*** Dataset content ***

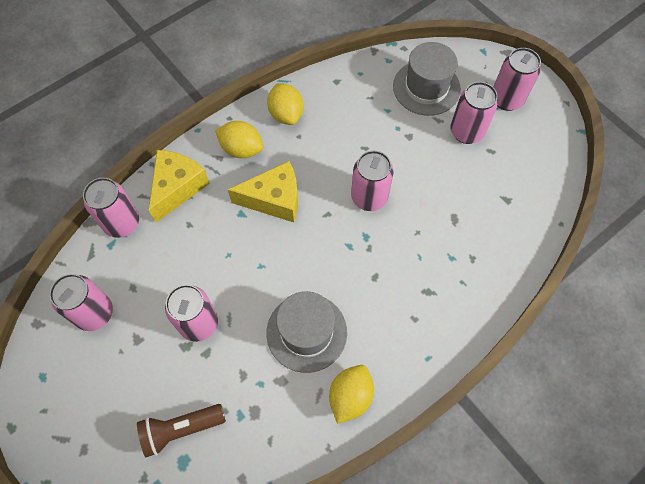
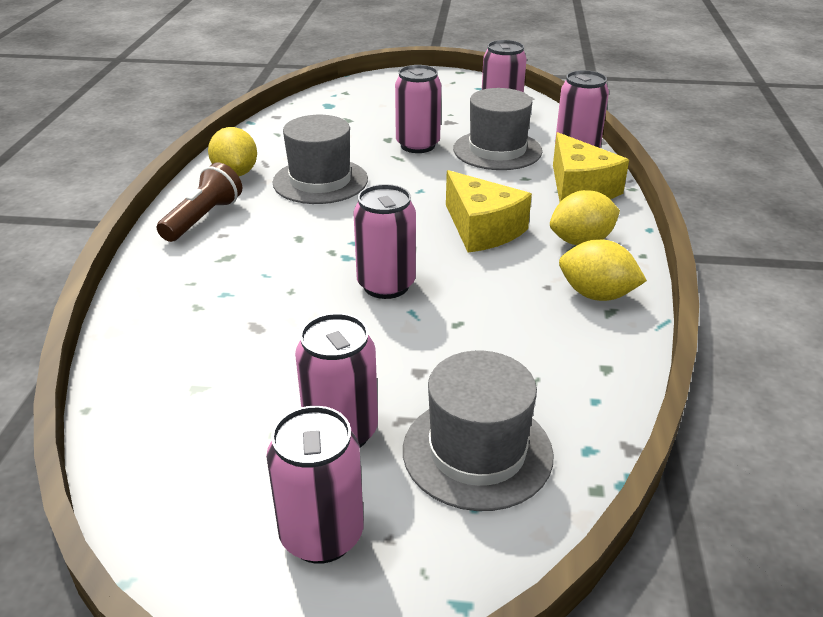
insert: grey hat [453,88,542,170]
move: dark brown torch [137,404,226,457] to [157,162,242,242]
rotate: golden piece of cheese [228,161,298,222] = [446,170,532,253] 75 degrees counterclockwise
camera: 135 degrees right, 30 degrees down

***

▶ [Exercise goal] Transcribe each line above exactly, pictures excluded.

▶ [Final answer]
insert: grey hat [453,88,542,170]
move: dark brown torch [137,404,226,457] to [157,162,242,242]
rotate: golden piece of cheese [228,161,298,222] = [446,170,532,253] 75 degrees counterclockwise
camera: 135 degrees right, 30 degrees down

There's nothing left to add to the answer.